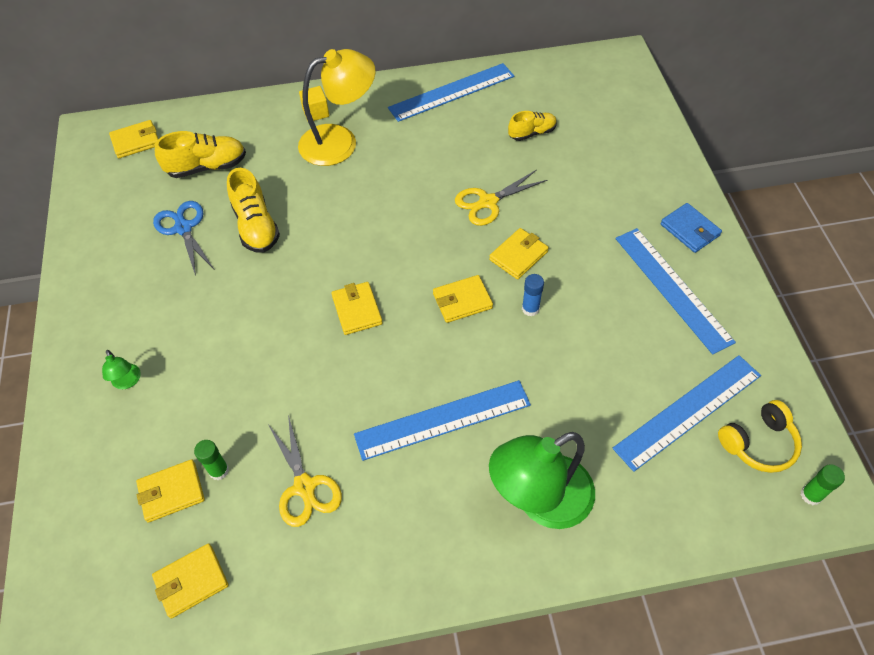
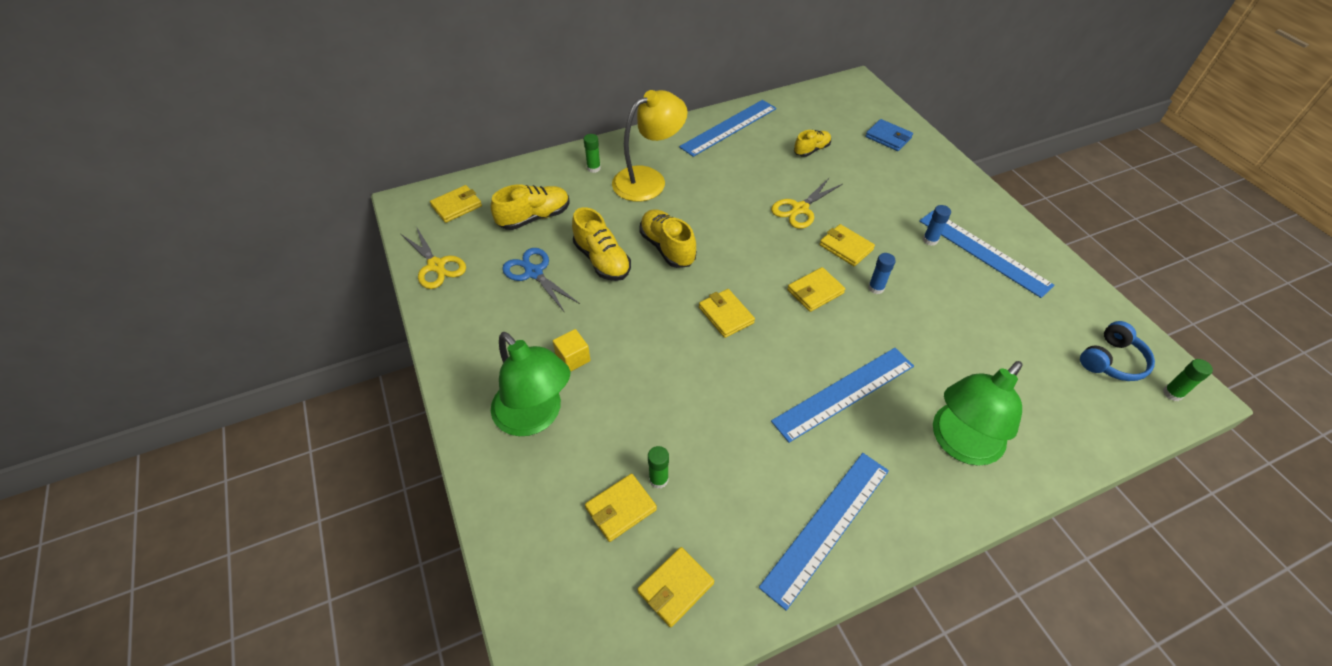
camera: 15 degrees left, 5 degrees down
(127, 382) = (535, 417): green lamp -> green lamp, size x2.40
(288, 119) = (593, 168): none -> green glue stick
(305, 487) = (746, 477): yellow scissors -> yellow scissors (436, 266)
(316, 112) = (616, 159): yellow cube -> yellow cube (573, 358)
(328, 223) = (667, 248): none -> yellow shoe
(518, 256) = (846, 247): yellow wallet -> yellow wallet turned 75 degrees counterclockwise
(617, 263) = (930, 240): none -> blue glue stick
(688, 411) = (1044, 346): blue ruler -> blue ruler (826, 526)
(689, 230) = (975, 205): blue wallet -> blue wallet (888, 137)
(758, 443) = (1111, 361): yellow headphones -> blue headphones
== == ==
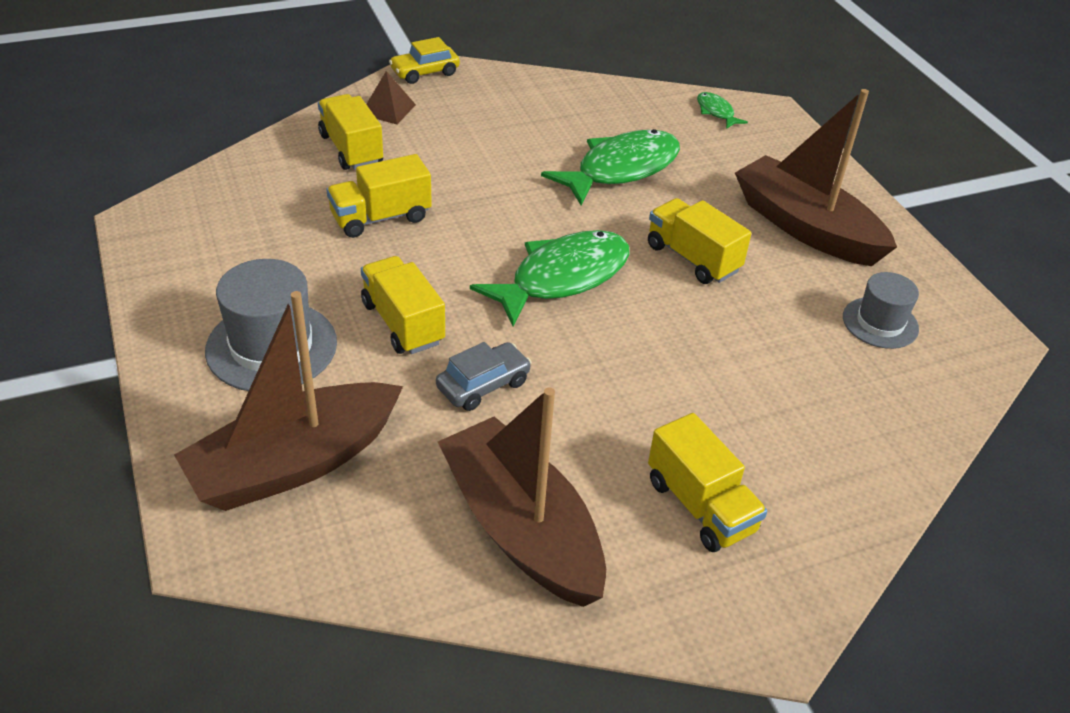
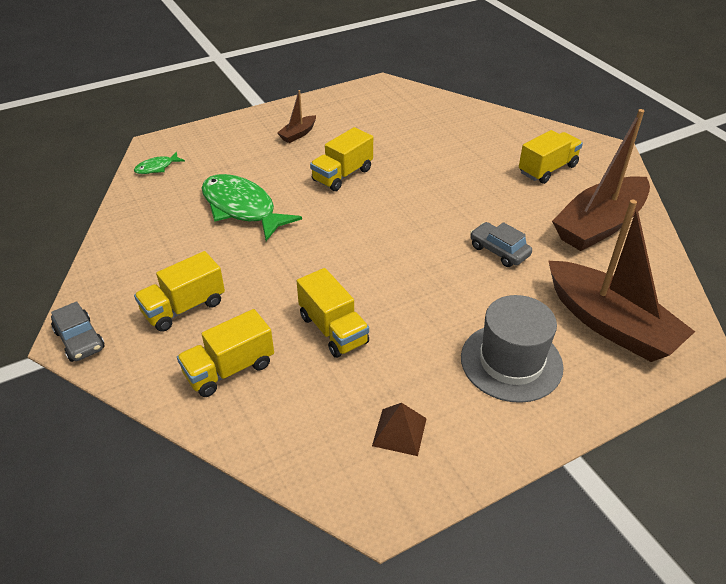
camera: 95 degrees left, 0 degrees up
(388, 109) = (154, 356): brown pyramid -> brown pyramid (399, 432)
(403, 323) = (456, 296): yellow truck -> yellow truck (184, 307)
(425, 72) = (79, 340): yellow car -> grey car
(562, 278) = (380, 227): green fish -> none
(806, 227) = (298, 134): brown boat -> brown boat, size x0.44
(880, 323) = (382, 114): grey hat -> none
== == ==
EXERCISE GOAL
In the listing above, find the line holding "(425, 72) = (79, 340): yellow car -> grey car" and the line holding "(880, 323) = (382, 114): grey hat -> none", then output those two lines and every line between them exactly.

SOLUTION TO THE EXERCISE
(425, 72) = (79, 340): yellow car -> grey car
(562, 278) = (380, 227): green fish -> none
(806, 227) = (298, 134): brown boat -> brown boat, size x0.44
(880, 323) = (382, 114): grey hat -> none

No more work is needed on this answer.